> [What you are asked to do]:
Return the whole listing exactly, omitting the pictures.

===== Provided material =====

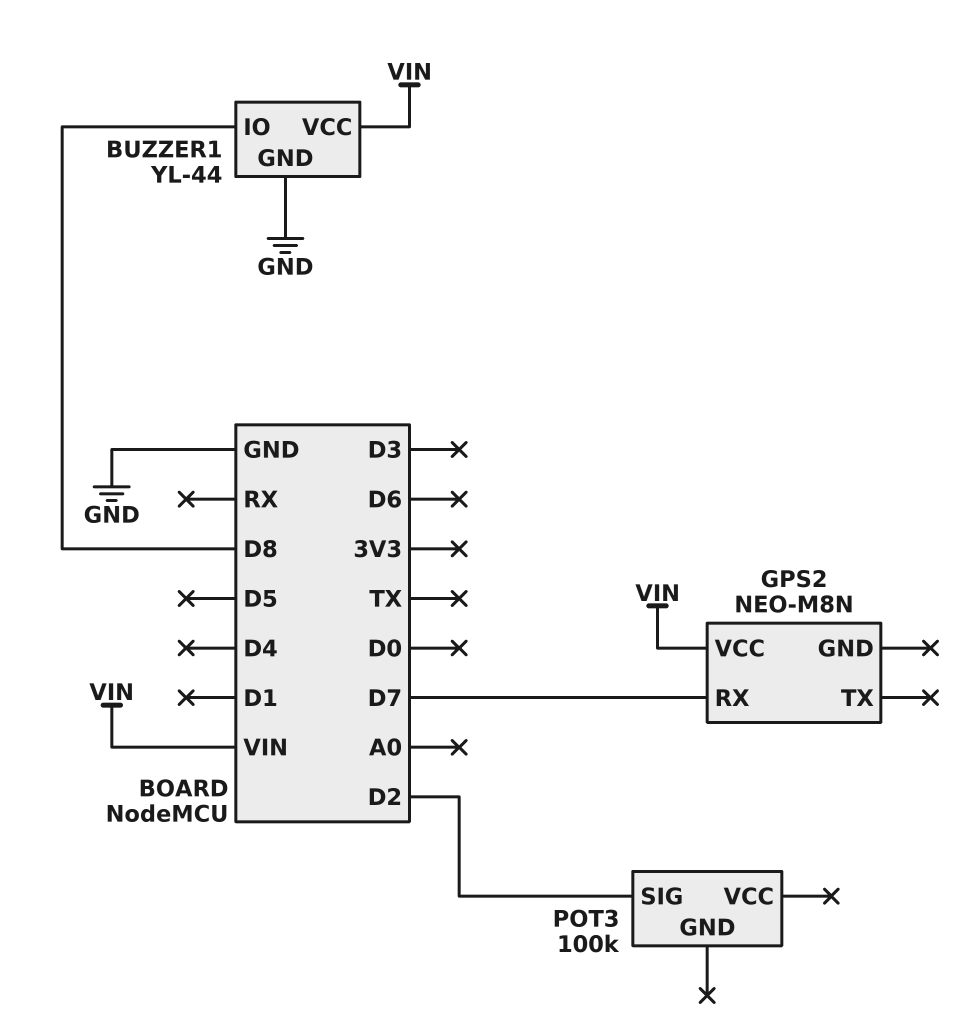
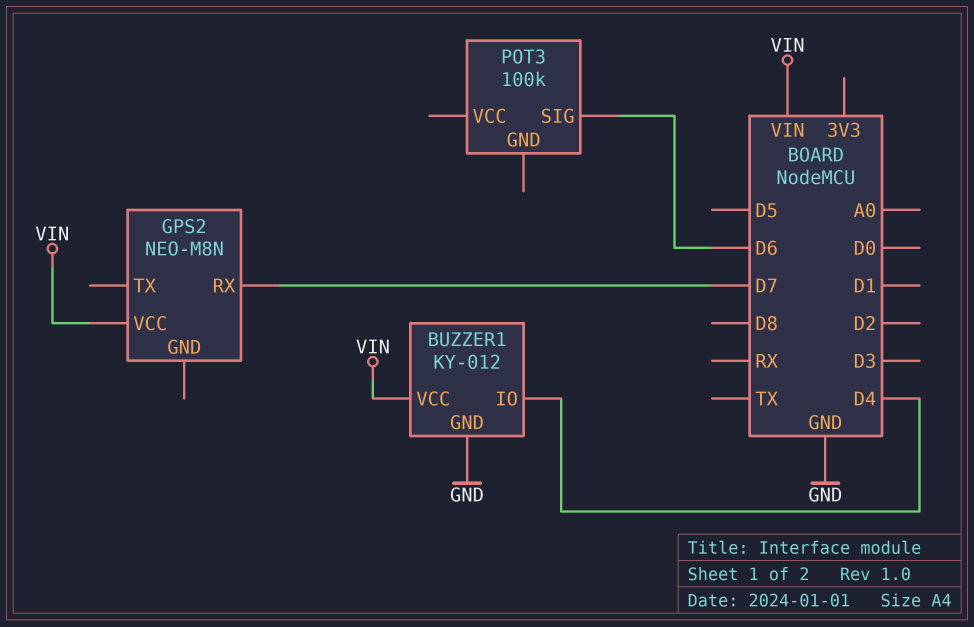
BUZZER1: YL-44 -> KY-012
BUZZER1 pin IO: D8 -> D4
POT3 pin SIG: D2 -> D6

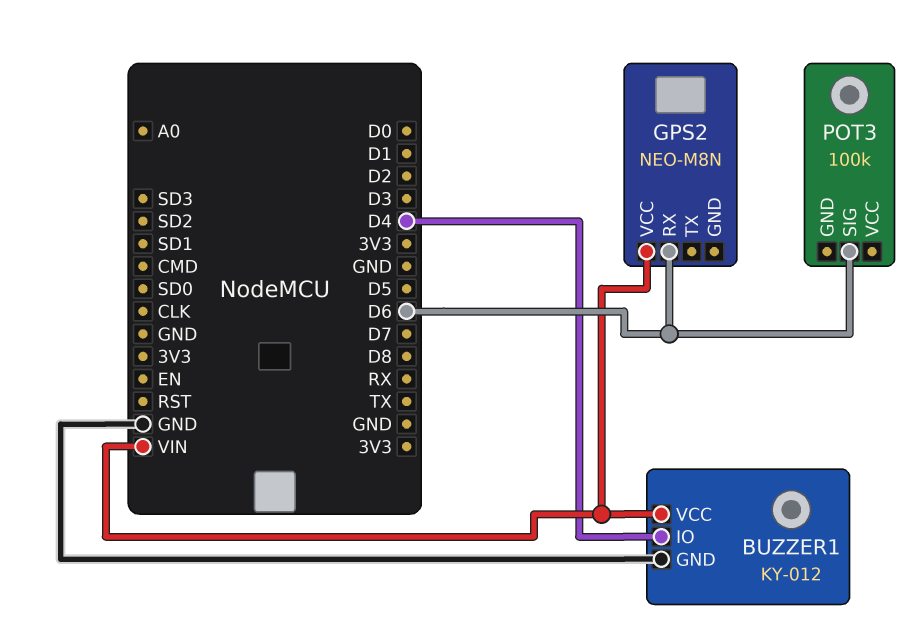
GPS2 pin RX: D7 -> D6

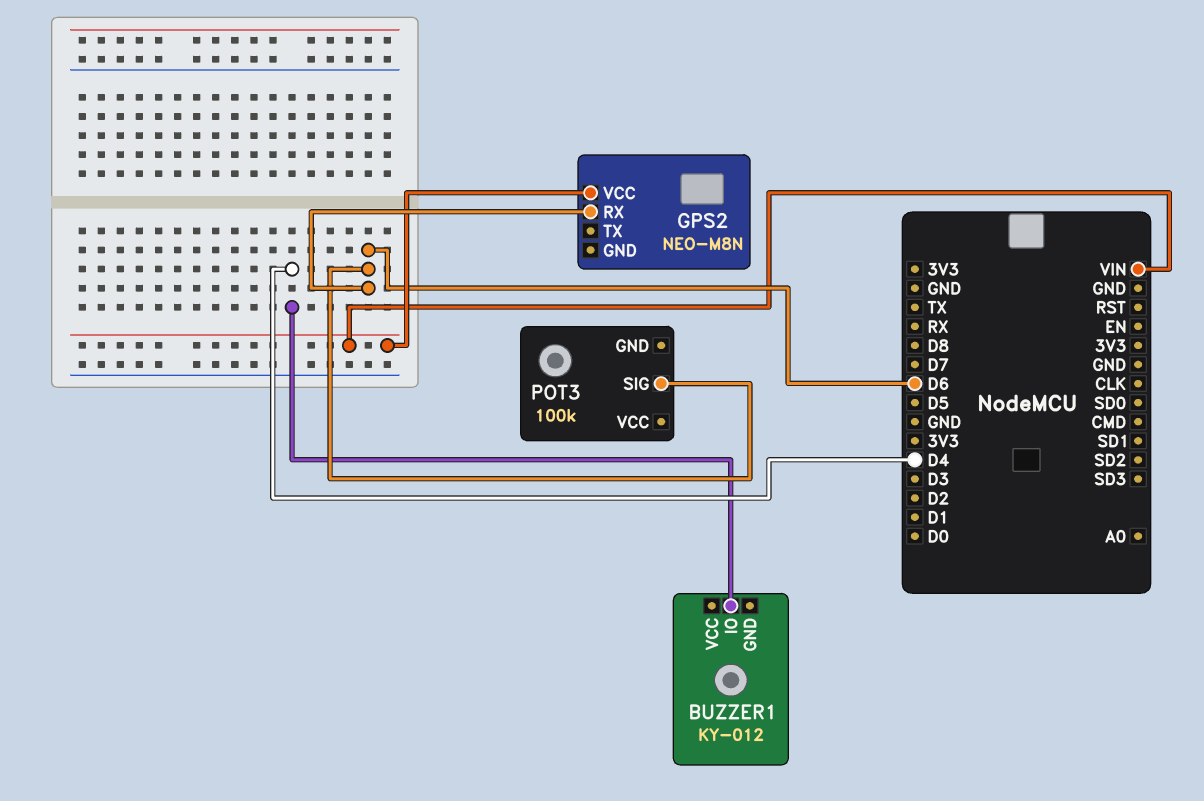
BUZZER1 pin GND: GND -> none
BUZZER1 pin VCC: VIN -> none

=====

> [Answer space]:
BUZZER1: YL-44 -> KY-012
BUZZER1 pin IO: D8 -> D4
POT3 pin SIG: D2 -> D6

GPS2 pin RX: D7 -> D6

BUZZER1 pin GND: GND -> none
BUZZER1 pin VCC: VIN -> none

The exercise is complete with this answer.